(Detected change data)
----------

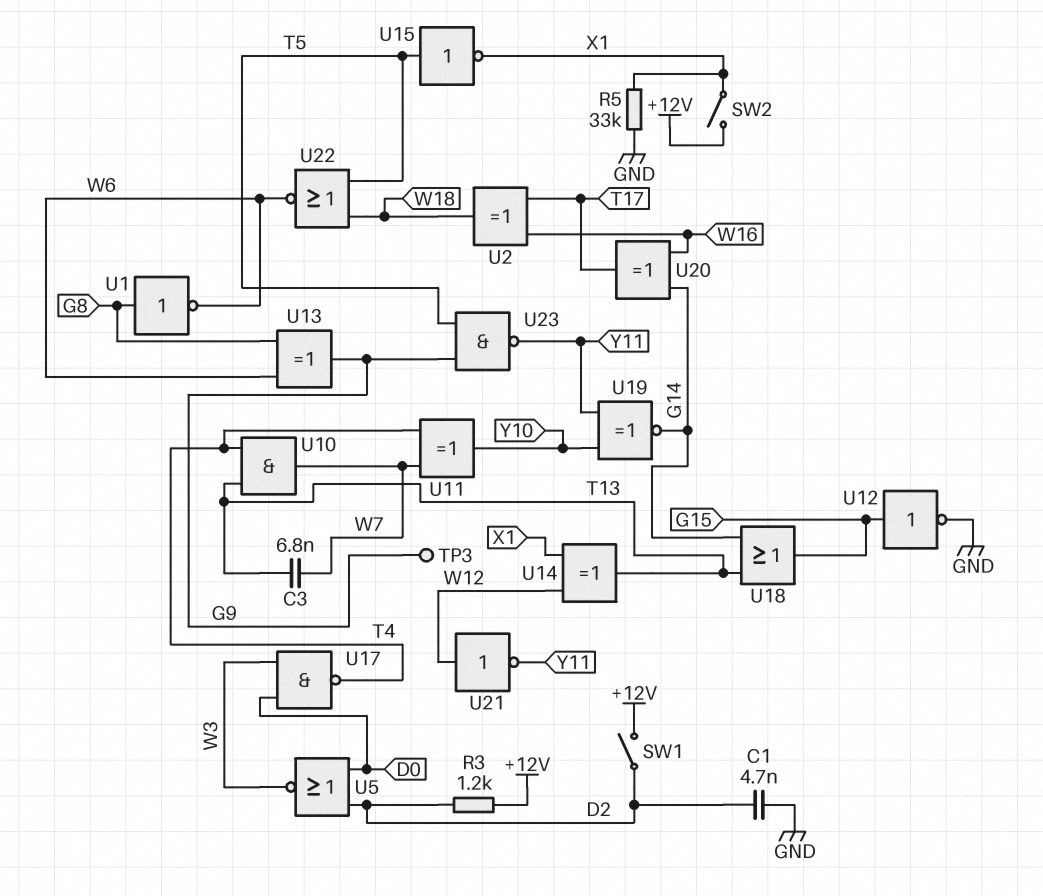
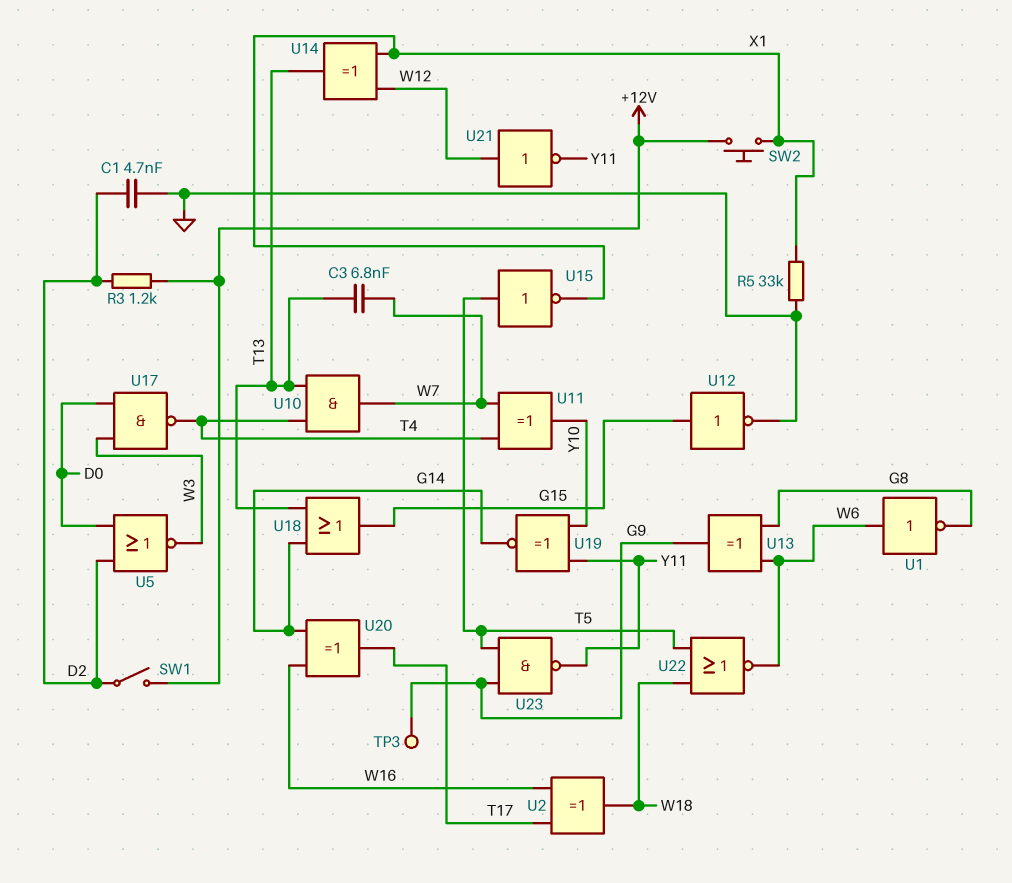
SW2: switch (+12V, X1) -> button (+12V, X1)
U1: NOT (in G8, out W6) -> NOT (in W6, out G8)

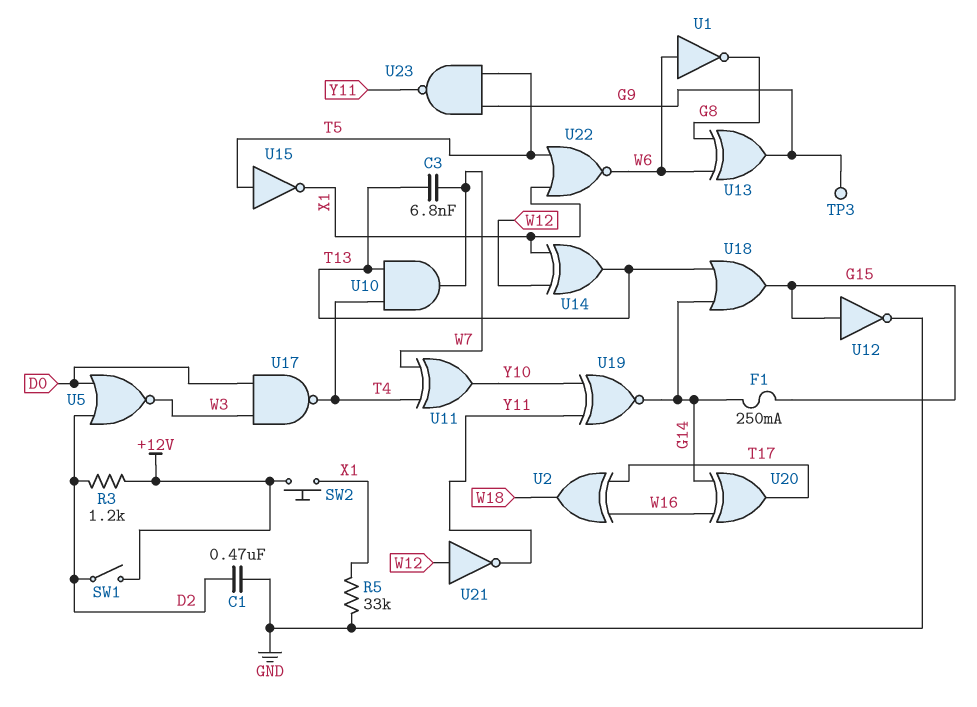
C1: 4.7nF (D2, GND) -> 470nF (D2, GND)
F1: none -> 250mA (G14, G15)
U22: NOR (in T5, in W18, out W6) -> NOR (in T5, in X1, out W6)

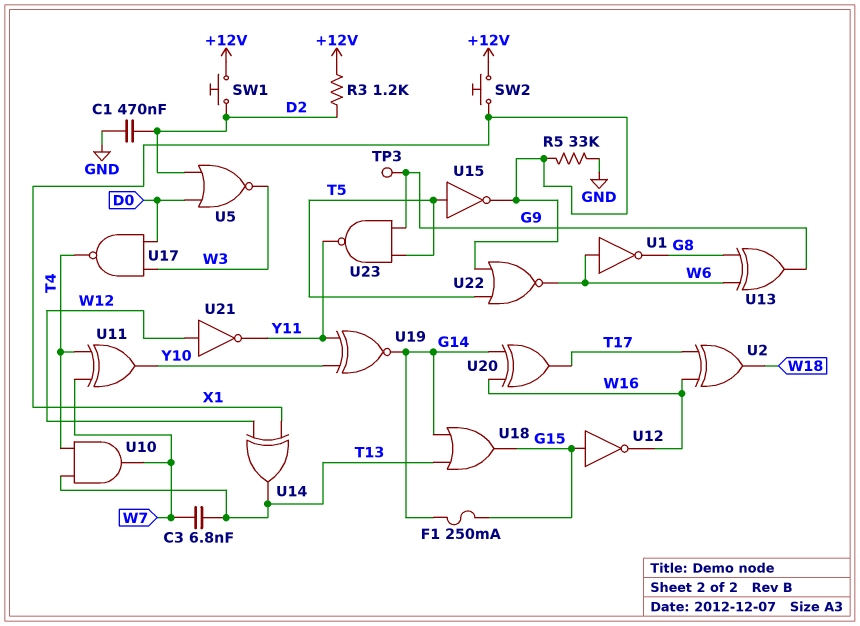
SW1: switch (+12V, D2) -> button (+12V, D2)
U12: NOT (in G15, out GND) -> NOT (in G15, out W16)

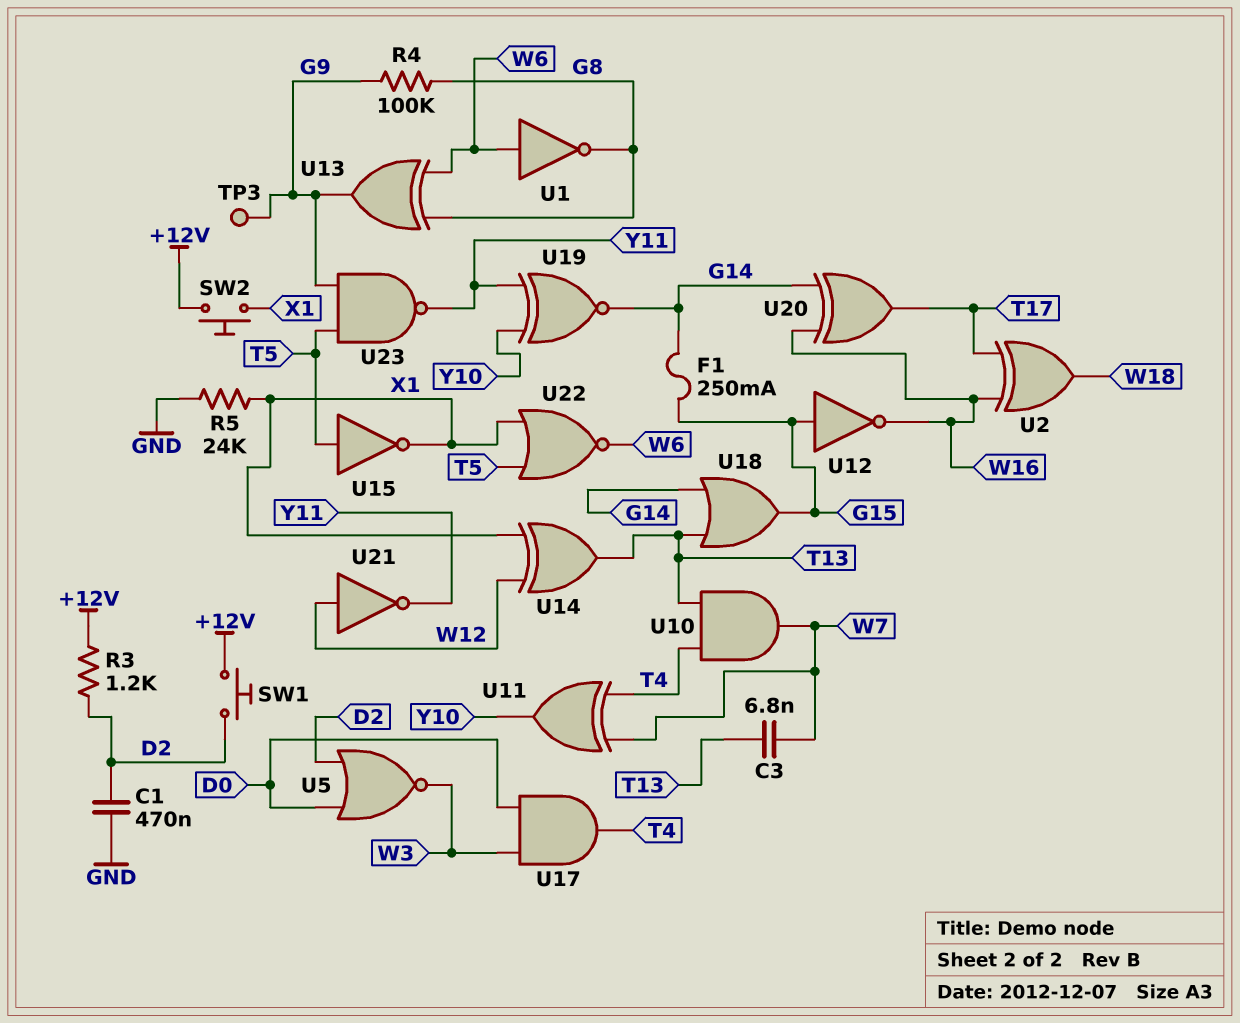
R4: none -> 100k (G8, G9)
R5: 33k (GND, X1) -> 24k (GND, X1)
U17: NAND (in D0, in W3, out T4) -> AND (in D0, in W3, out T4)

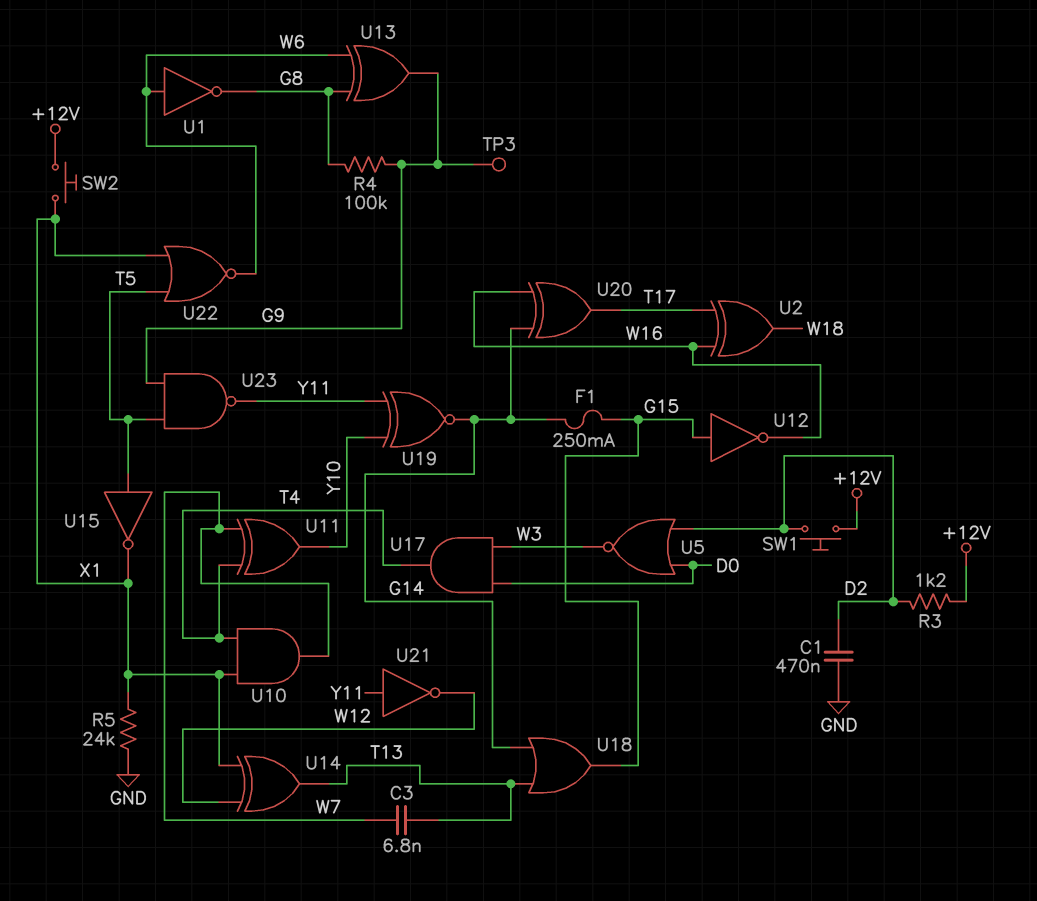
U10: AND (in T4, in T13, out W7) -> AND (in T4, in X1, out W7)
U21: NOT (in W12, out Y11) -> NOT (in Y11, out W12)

----------

● About this task:
What you return must match the records exactly, apart from the images, which are omitted.

● Exercise answer:
SW2: switch (+12V, X1) -> button (+12V, X1)
U1: NOT (in G8, out W6) -> NOT (in W6, out G8)

C1: 4.7nF (D2, GND) -> 470nF (D2, GND)
F1: none -> 250mA (G14, G15)
U22: NOR (in T5, in W18, out W6) -> NOR (in T5, in X1, out W6)

SW1: switch (+12V, D2) -> button (+12V, D2)
U12: NOT (in G15, out GND) -> NOT (in G15, out W16)

R4: none -> 100k (G8, G9)
R5: 33k (GND, X1) -> 24k (GND, X1)
U17: NAND (in D0, in W3, out T4) -> AND (in D0, in W3, out T4)

U10: AND (in T4, in T13, out W7) -> AND (in T4, in X1, out W7)
U21: NOT (in W12, out Y11) -> NOT (in Y11, out W12)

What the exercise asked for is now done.